**The problem:** Return every one of the items below, reproducing each line without any change.

Rows of pointing data:
[Start]

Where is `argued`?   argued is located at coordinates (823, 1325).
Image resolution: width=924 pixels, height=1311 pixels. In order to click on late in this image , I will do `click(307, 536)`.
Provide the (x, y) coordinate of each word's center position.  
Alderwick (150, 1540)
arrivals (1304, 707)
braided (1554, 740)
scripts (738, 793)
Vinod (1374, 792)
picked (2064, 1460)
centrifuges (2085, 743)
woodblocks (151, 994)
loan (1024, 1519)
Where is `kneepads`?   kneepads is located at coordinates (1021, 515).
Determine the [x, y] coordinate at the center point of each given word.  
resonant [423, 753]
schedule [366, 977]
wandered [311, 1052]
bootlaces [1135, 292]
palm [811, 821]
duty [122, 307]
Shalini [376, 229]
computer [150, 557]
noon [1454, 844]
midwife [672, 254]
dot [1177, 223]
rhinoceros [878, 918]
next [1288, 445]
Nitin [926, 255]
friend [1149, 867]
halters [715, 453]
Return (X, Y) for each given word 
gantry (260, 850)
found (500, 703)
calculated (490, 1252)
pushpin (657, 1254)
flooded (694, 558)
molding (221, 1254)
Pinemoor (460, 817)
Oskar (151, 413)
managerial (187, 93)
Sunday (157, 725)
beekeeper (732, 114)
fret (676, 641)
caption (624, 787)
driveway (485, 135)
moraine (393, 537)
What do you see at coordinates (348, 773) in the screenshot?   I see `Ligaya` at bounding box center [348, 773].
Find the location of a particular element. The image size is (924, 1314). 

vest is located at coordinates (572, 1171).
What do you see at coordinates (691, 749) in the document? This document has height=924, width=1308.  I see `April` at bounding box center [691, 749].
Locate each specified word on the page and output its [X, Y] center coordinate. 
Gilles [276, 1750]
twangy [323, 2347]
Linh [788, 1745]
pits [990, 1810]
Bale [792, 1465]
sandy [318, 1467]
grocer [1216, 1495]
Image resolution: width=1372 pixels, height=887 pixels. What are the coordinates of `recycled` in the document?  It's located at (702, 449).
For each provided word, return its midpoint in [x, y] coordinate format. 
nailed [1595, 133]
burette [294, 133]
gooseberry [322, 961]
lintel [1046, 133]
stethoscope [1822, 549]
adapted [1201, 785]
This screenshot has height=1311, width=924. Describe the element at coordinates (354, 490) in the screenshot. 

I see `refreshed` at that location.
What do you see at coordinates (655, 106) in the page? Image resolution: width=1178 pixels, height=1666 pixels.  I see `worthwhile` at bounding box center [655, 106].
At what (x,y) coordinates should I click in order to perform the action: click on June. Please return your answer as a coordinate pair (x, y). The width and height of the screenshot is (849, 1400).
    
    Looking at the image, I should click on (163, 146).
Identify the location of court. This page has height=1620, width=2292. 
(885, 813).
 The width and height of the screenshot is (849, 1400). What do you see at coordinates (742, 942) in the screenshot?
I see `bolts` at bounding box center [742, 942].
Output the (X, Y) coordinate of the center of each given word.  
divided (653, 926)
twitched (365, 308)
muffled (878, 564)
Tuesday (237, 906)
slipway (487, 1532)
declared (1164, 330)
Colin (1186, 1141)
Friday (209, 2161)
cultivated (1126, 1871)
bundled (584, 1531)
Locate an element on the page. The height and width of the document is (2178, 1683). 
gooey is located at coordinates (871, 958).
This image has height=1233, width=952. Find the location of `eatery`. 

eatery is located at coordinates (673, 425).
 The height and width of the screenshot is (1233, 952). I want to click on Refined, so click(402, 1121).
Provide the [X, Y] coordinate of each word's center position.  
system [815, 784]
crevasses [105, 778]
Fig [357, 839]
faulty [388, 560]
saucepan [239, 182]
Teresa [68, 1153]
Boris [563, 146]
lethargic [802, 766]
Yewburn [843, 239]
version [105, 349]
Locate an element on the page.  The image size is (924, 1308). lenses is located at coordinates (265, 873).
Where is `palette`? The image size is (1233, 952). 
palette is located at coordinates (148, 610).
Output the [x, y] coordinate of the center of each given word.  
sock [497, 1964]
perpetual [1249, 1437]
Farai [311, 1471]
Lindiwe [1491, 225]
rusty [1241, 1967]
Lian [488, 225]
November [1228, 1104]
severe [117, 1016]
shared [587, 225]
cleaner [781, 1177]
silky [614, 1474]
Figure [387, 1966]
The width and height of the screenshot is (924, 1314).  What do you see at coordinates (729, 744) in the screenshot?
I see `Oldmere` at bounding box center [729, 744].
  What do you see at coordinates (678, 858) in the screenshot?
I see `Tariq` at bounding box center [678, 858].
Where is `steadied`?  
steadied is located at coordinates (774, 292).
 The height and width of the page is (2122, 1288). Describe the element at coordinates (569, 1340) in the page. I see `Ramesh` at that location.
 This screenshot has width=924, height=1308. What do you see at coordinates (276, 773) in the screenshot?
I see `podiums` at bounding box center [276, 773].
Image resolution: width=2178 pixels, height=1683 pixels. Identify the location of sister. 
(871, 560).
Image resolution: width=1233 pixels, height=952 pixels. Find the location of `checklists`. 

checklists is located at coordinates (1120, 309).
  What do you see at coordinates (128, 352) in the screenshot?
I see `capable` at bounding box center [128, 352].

[End]

**Correct response:**
Where is `argued`?   argued is located at coordinates (823, 1325).
Image resolution: width=924 pixels, height=1311 pixels. In order to click on late in this image , I will do `click(307, 536)`.
Provide the (x, y) coordinate of each word's center position.  
Alderwick (150, 1540)
arrivals (1304, 707)
braided (1554, 740)
scripts (738, 793)
Vinod (1374, 792)
picked (2064, 1460)
centrifuges (2085, 743)
woodblocks (151, 994)
loan (1024, 1519)
Where is `kneepads`?   kneepads is located at coordinates (1021, 515).
Determine the [x, y] coordinate at the center point of each given word.  
resonant [423, 753]
schedule [366, 977]
wandered [311, 1052]
bootlaces [1135, 292]
palm [811, 821]
duty [122, 307]
Shalini [376, 229]
computer [150, 557]
noon [1454, 844]
midwife [672, 254]
dot [1177, 223]
rhinoceros [878, 918]
next [1288, 445]
Nitin [926, 255]
friend [1149, 867]
halters [715, 453]
Return (X, Y) for each given word 
gantry (260, 850)
found (500, 703)
calculated (490, 1252)
pushpin (657, 1254)
flooded (694, 558)
molding (221, 1254)
Pinemoor (460, 817)
Oskar (151, 413)
managerial (187, 93)
Sunday (157, 725)
beekeeper (732, 114)
fret (676, 641)
caption (624, 787)
driveway (485, 135)
moraine (393, 537)
What do you see at coordinates (348, 773) in the screenshot?   I see `Ligaya` at bounding box center [348, 773].
Find the location of a particular element. The image size is (924, 1314). 

vest is located at coordinates (572, 1171).
What do you see at coordinates (691, 749) in the document? This document has height=924, width=1308.  I see `April` at bounding box center [691, 749].
Locate each specified word on the page and output its [X, Y] center coordinate. 
Gilles [276, 1750]
twangy [323, 2347]
Linh [788, 1745]
pits [990, 1810]
Bale [792, 1465]
sandy [318, 1467]
grocer [1216, 1495]
Image resolution: width=1372 pixels, height=887 pixels. What are the coordinates of `recycled` in the document?  It's located at (702, 449).
For each provided word, return its midpoint in [x, y] coordinate format. 
nailed [1595, 133]
burette [294, 133]
gooseberry [322, 961]
lintel [1046, 133]
stethoscope [1822, 549]
adapted [1201, 785]
This screenshot has height=1311, width=924. Describe the element at coordinates (354, 490) in the screenshot. 

I see `refreshed` at that location.
What do you see at coordinates (655, 106) in the page? Image resolution: width=1178 pixels, height=1666 pixels.  I see `worthwhile` at bounding box center [655, 106].
At what (x,y) coordinates should I click in order to perform the action: click on June. Please return your answer as a coordinate pair (x, y). The width and height of the screenshot is (849, 1400).
    
    Looking at the image, I should click on (163, 146).
Identify the location of court. This page has height=1620, width=2292. 
(885, 813).
 The width and height of the screenshot is (849, 1400). What do you see at coordinates (742, 942) in the screenshot?
I see `bolts` at bounding box center [742, 942].
Output the (X, Y) coordinate of the center of each given word.  
divided (653, 926)
twitched (365, 308)
muffled (878, 564)
Tuesday (237, 906)
slipway (487, 1532)
declared (1164, 330)
Colin (1186, 1141)
Friday (209, 2161)
cultivated (1126, 1871)
bundled (584, 1531)
Locate an element on the page. The height and width of the document is (2178, 1683). 
gooey is located at coordinates (871, 958).
This image has height=1233, width=952. Find the location of `eatery`. 

eatery is located at coordinates (673, 425).
 The height and width of the screenshot is (1233, 952). I want to click on Refined, so click(402, 1121).
Provide the [X, Y] coordinate of each word's center position.  
system [815, 784]
crevasses [105, 778]
Fig [357, 839]
faulty [388, 560]
saucepan [239, 182]
Teresa [68, 1153]
Boris [563, 146]
lethargic [802, 766]
Yewburn [843, 239]
version [105, 349]
Locate an element on the page.  The image size is (924, 1308). lenses is located at coordinates (265, 873).
Where is `palette`? The image size is (1233, 952). 
palette is located at coordinates (148, 610).
Output the [x, y] coordinate of the center of each given word.  
sock [497, 1964]
perpetual [1249, 1437]
Farai [311, 1471]
Lindiwe [1491, 225]
rusty [1241, 1967]
Lian [488, 225]
November [1228, 1104]
severe [117, 1016]
shared [587, 225]
cleaner [781, 1177]
silky [614, 1474]
Figure [387, 1966]
The width and height of the screenshot is (924, 1314).  What do you see at coordinates (729, 744) in the screenshot?
I see `Oldmere` at bounding box center [729, 744].
  What do you see at coordinates (678, 858) in the screenshot?
I see `Tariq` at bounding box center [678, 858].
Where is `steadied`?  
steadied is located at coordinates (774, 292).
 The height and width of the page is (2122, 1288). Describe the element at coordinates (569, 1340) in the page. I see `Ramesh` at that location.
 This screenshot has width=924, height=1308. What do you see at coordinates (276, 773) in the screenshot?
I see `podiums` at bounding box center [276, 773].
Image resolution: width=2178 pixels, height=1683 pixels. Identify the location of sister. 
(871, 560).
Image resolution: width=1233 pixels, height=952 pixels. Find the location of `checklists`. 

checklists is located at coordinates (1120, 309).
  What do you see at coordinates (128, 352) in the screenshot?
I see `capable` at bounding box center [128, 352].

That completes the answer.